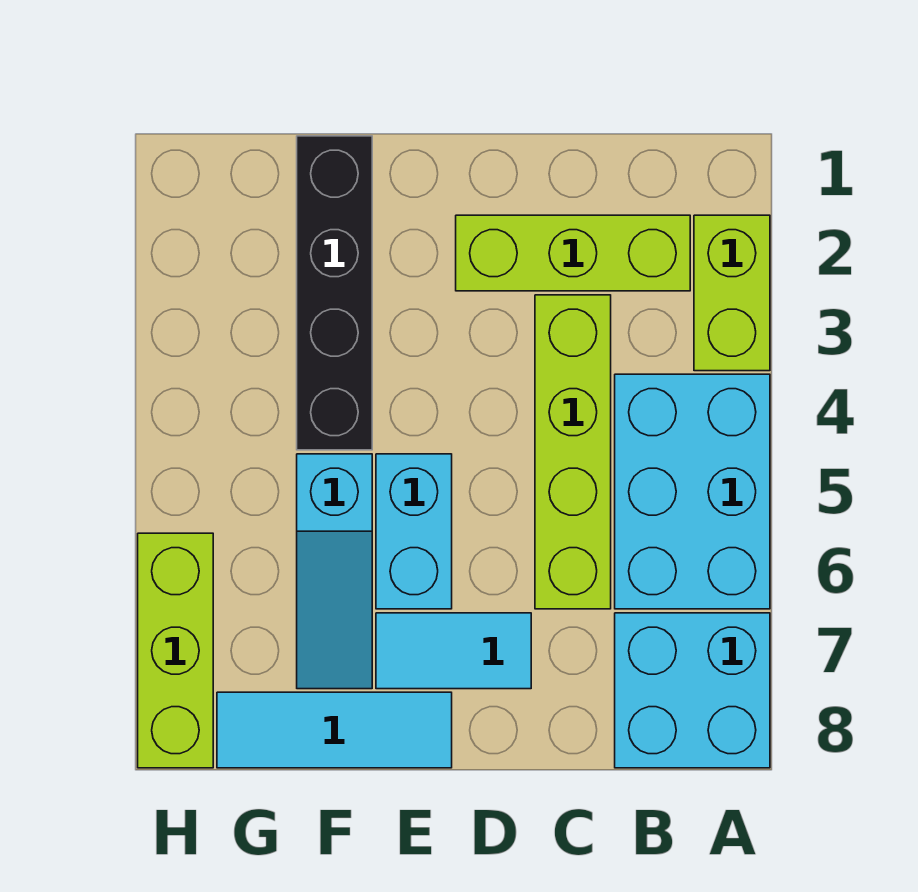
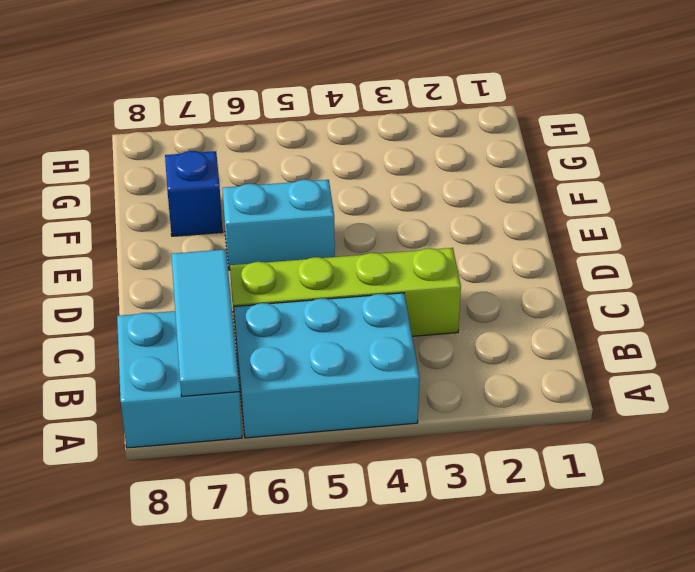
cyan tile A7:C7 level 2 -> cyan tile E8:G8 level 1
blue brick F7 level 1 -> cyan slope F5:F7 level 1 top 5
none -> lime brick A2:A3 level 1
none -> lime brick B2:D2 level 1

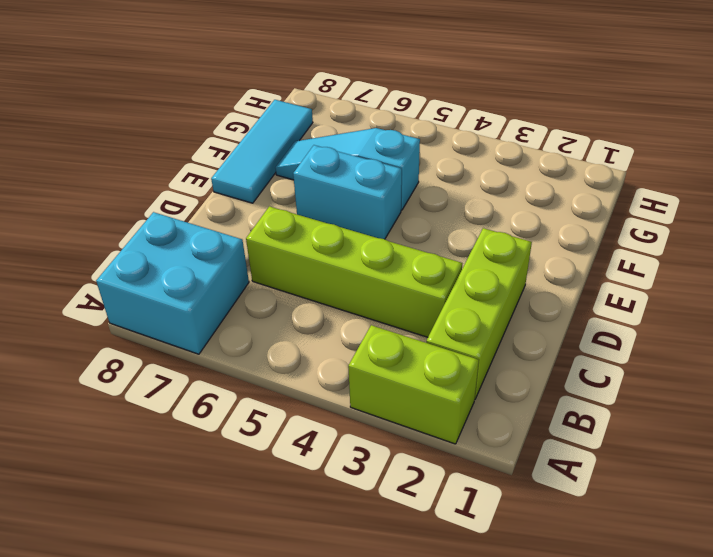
none -> cyan brick A4:B6 level 1
none -> cyan tile D7:E7 level 1

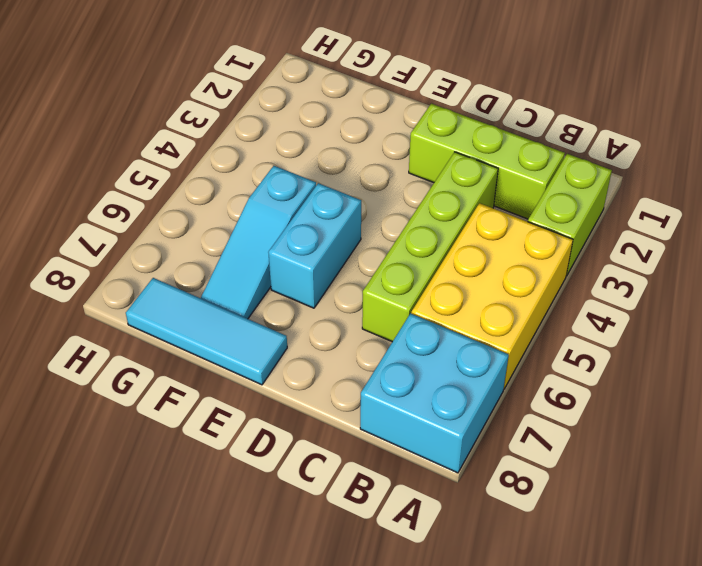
yellow brick A4:B6 level 1 -> cyan brick A4:B6 level 1
none -> cyan tile D7:E7 level 1
none -> black brick F1:F4 level 1

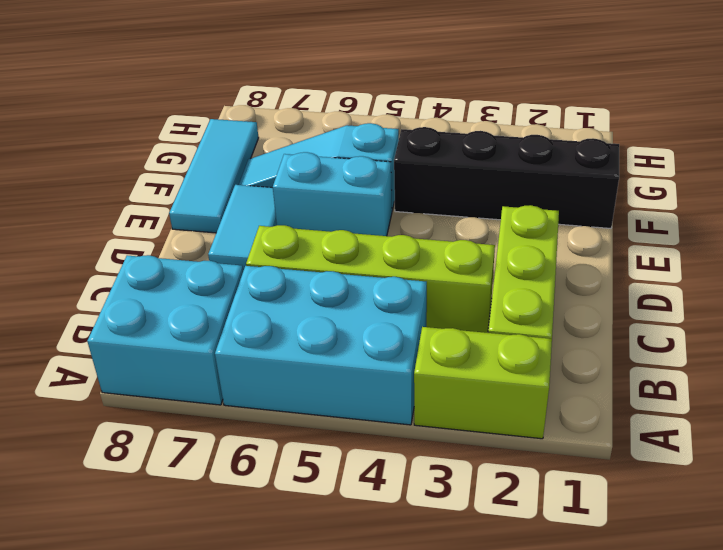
none -> lime brick H6:H8 level 1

________________

Problem requirements |
The records are above. How many lines in them contain the word "none"? Give the number alone.

Written response |
7